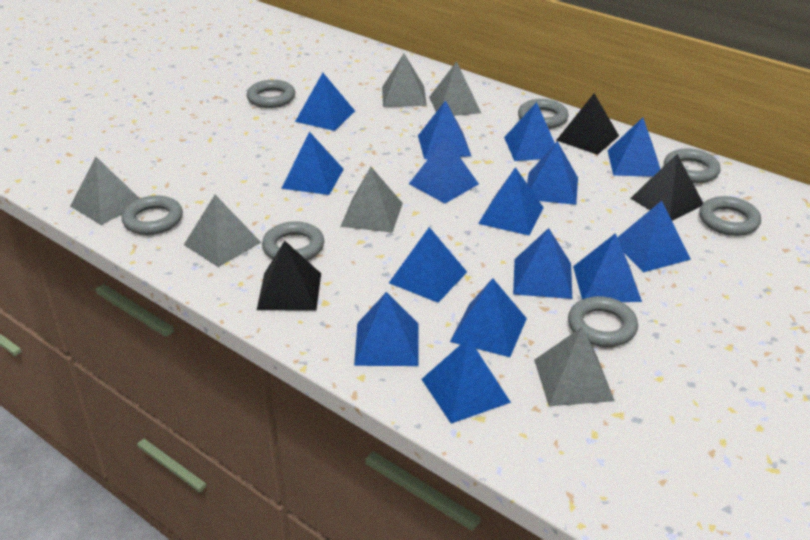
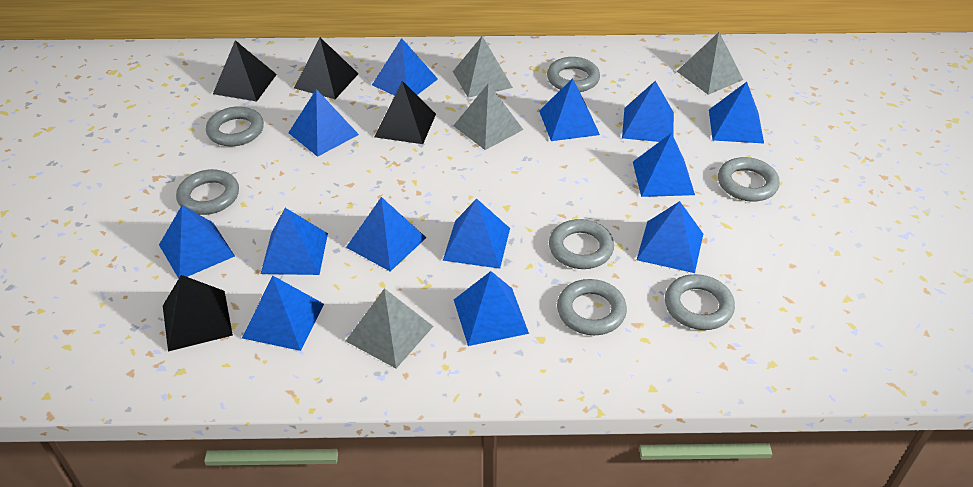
black pyramid: [257,241,321,311] [556,94,619,155] [630,154,703,221] = 3 -> [163,275,233,351] [213,40,277,101] [294,38,358,99] [375,81,436,144] = 4
blue pyramid: [281,132,344,195] [295,73,355,131] [354,292,419,366] [389,227,467,303] [409,137,479,203] [418,100,471,159] [421,338,511,424] [450,278,527,357] [478,167,544,235] [504,102,555,161] [513,228,572,299] [527,141,578,205] [573,233,642,302] [607,117,660,177] [617,201,691,272] = 15 -> [159,205,235,279] [242,275,324,351] [261,208,328,275] [288,89,359,157] [346,197,426,272] [372,38,438,96] [443,198,510,269] [454,271,529,346] [539,78,600,141] [622,81,674,142] [633,133,695,197] [637,201,703,273] [709,82,764,143] = 13
grey pyramid: [70,157,140,225] [184,195,261,267] [340,167,403,233] [382,54,427,107] [429,61,481,116] [534,327,615,406] = 6 -> [346,288,434,368] [453,36,513,98] [453,83,523,150] [677,32,743,95] = 4

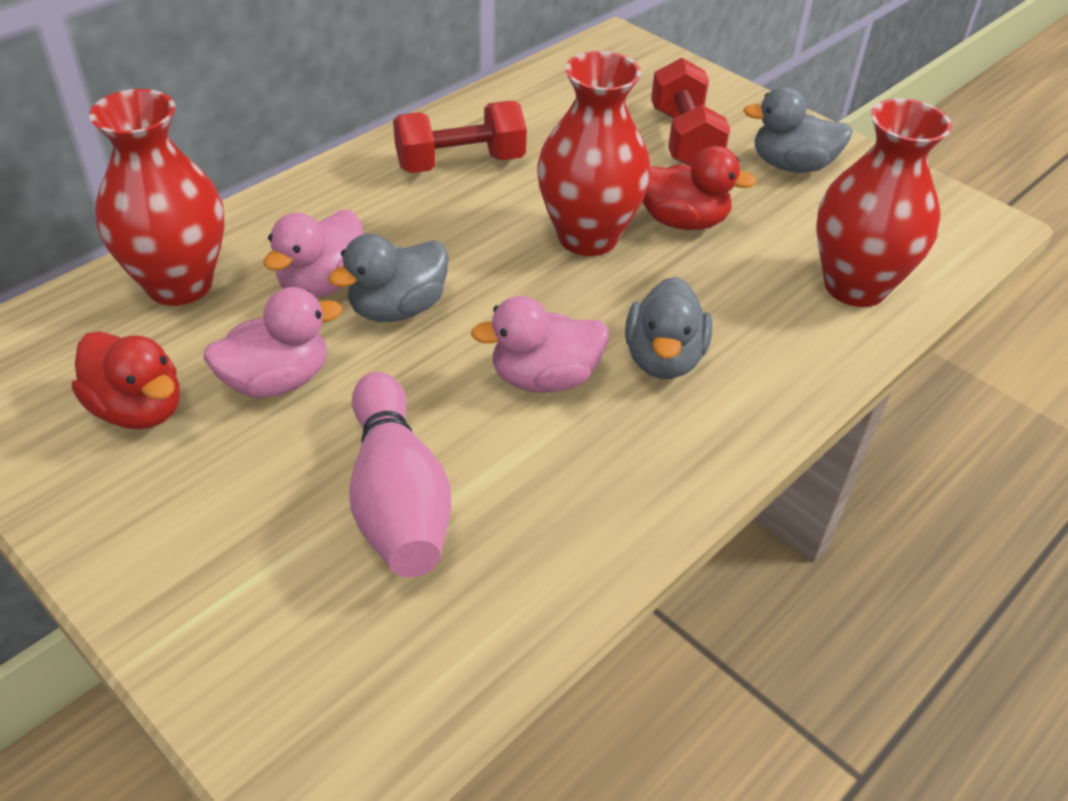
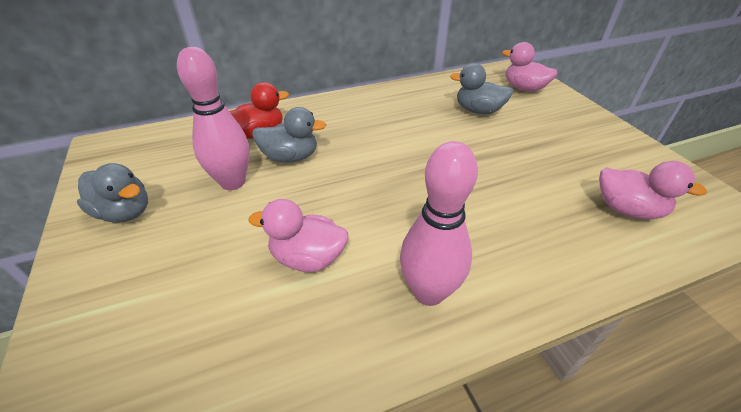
pink bowling pin: [349,372,451,577] = 1 -> [177,47,250,190] [400,141,478,306] = 2
red duck: [72,331,180,430] [643,146,757,230] = 2 -> [229,82,289,139] = 1
red dumbbell: [393,101,527,173] [651,58,730,166] = 2 -> none = 0
red vase: [89,89,225,306] [537,51,651,256] [816,98,952,307] = 3 -> none = 0

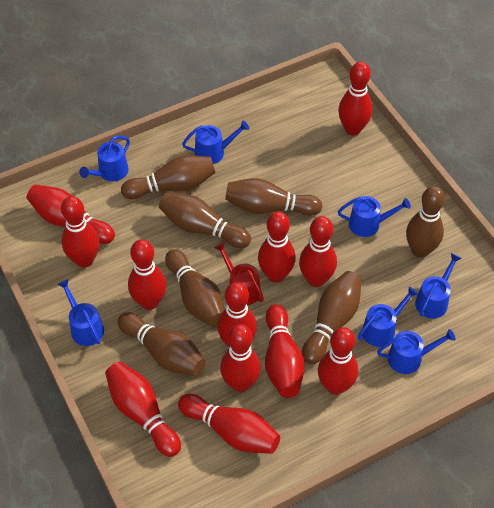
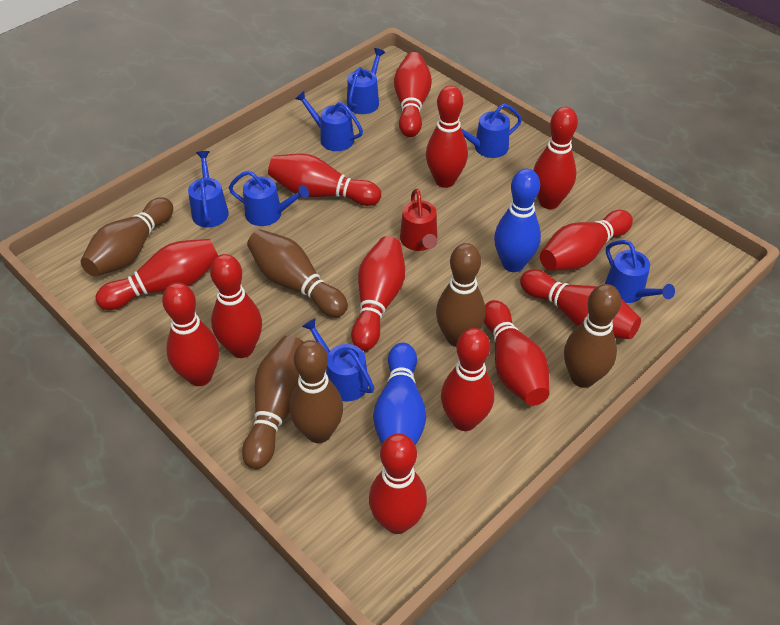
blue bowling pin: none = 0 -> [373,343,426,446] [494,169,541,272] = 2
brown bowling pin: [117,312,206,376] [121,155,215,199] [159,192,251,248] [165,249,225,327] [225,178,322,216] [302,271,362,365] [406,186,445,258] = 7 -> [81,197,173,276] [242,336,303,469] [247,229,348,317] [289,340,343,443] [436,243,485,347] [564,284,621,388] = 6
red bowling pin: [27,184,115,244] [61,196,100,268] [105,362,181,457] [128,239,167,310] [178,394,280,454] [218,282,257,347] [220,324,261,392] [258,211,296,283] [265,304,305,398] [299,216,337,287] [318,327,358,395] [338,62,373,135] = 12 -> [95,239,218,310] [162,282,219,386] [210,254,262,358] [268,153,381,206] [351,236,405,351] [369,434,427,534] [394,52,432,137] [426,86,468,188] [441,328,494,431] [484,300,549,406] [520,270,641,339] [533,107,578,209] [540,210,633,271] = 13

* _What is expected_: What is needed here is an exact repetition of the listing above, pictures excluded.

* _Result for this exercise_:
black pyramid: [257,241,321,311] [556,94,619,155] [630,154,703,221] = 3 -> [163,275,233,351] [213,40,277,101] [294,38,358,99] [375,81,436,144] = 4
blue pyramid: [281,132,344,195] [295,73,355,131] [354,292,419,366] [389,227,467,303] [409,137,479,203] [418,100,471,159] [421,338,511,424] [450,278,527,357] [478,167,544,235] [504,102,555,161] [513,228,572,299] [527,141,578,205] [573,233,642,302] [607,117,660,177] [617,201,691,272] = 15 -> [159,205,235,279] [242,275,324,351] [261,208,328,275] [288,89,359,157] [346,197,426,272] [372,38,438,96] [443,198,510,269] [454,271,529,346] [539,78,600,141] [622,81,674,142] [633,133,695,197] [637,201,703,273] [709,82,764,143] = 13
grey pyramid: [70,157,140,225] [184,195,261,267] [340,167,403,233] [382,54,427,107] [429,61,481,116] [534,327,615,406] = 6 -> [346,288,434,368] [453,36,513,98] [453,83,523,150] [677,32,743,95] = 4

pink bowling pin: [349,372,451,577] = 1 -> [177,47,250,190] [400,141,478,306] = 2
red duck: [72,331,180,430] [643,146,757,230] = 2 -> [229,82,289,139] = 1
red dumbbell: [393,101,527,173] [651,58,730,166] = 2 -> none = 0
red vase: [89,89,225,306] [537,51,651,256] [816,98,952,307] = 3 -> none = 0

blue bowling pin: none = 0 -> [373,343,426,446] [494,169,541,272] = 2
brown bowling pin: [117,312,206,376] [121,155,215,199] [159,192,251,248] [165,249,225,327] [225,178,322,216] [302,271,362,365] [406,186,445,258] = 7 -> [81,197,173,276] [242,336,303,469] [247,229,348,317] [289,340,343,443] [436,243,485,347] [564,284,621,388] = 6
red bowling pin: [27,184,115,244] [61,196,100,268] [105,362,181,457] [128,239,167,310] [178,394,280,454] [218,282,257,347] [220,324,261,392] [258,211,296,283] [265,304,305,398] [299,216,337,287] [318,327,358,395] [338,62,373,135] = 12 -> [95,239,218,310] [162,282,219,386] [210,254,262,358] [268,153,381,206] [351,236,405,351] [369,434,427,534] [394,52,432,137] [426,86,468,188] [441,328,494,431] [484,300,549,406] [520,270,641,339] [533,107,578,209] [540,210,633,271] = 13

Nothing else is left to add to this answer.